What the task asks
Scan the entries and copy each line where the word "pink" is present.

Start of The records

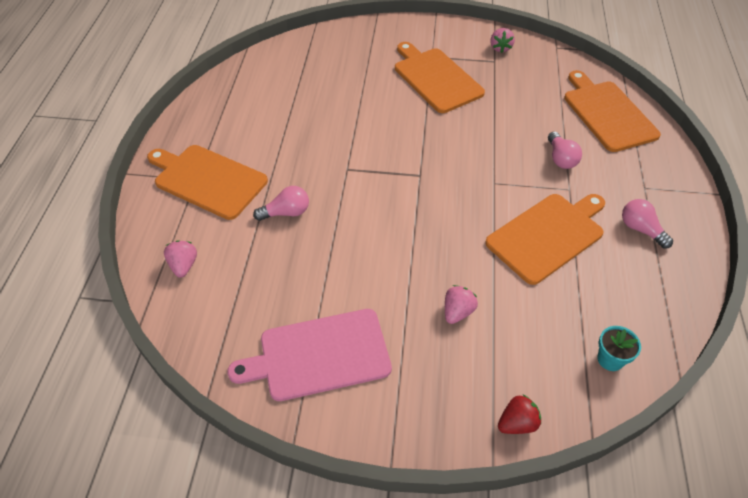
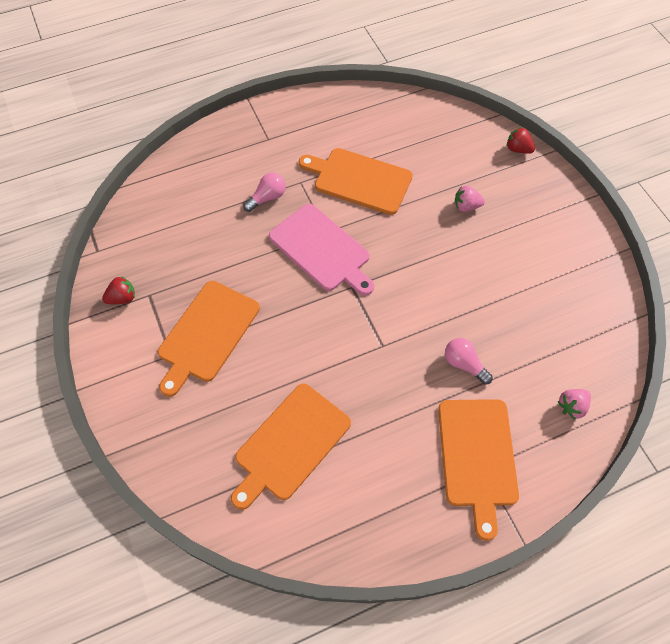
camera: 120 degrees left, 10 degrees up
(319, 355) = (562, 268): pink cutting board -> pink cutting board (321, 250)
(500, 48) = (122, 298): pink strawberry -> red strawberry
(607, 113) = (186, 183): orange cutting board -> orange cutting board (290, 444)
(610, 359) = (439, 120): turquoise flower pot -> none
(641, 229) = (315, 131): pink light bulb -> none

End of The records
Start of The records

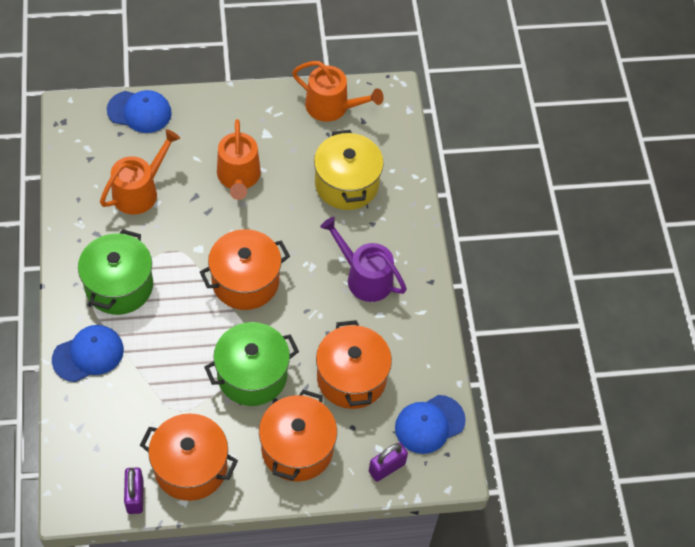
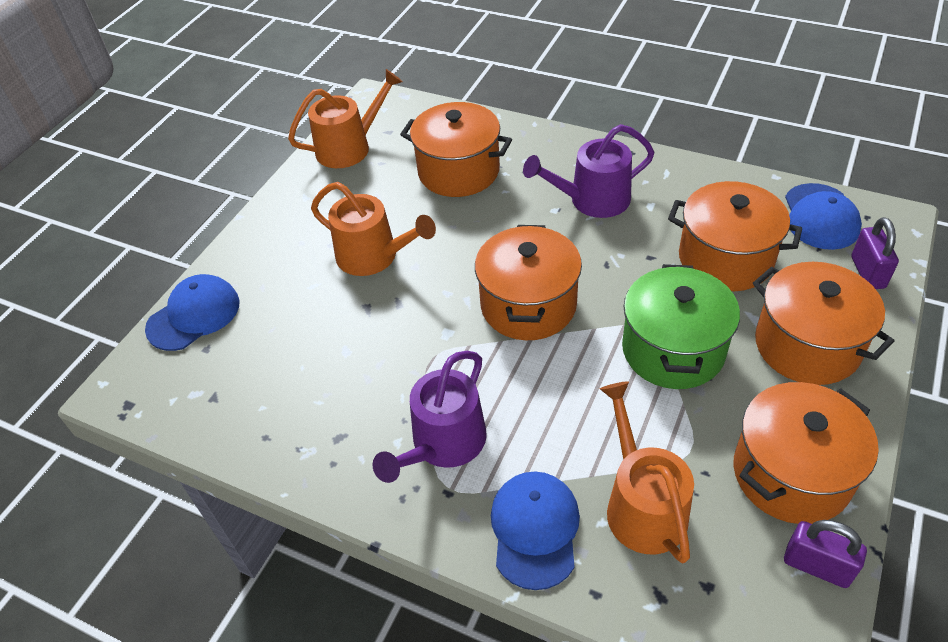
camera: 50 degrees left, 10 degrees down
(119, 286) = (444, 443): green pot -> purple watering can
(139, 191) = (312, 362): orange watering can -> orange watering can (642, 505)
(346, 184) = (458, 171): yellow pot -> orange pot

End of The records

Reply
(319, 355) = (562, 268): pink cutting board -> pink cutting board (321, 250)
(500, 48) = (122, 298): pink strawberry -> red strawberry
(641, 229) = (315, 131): pink light bulb -> none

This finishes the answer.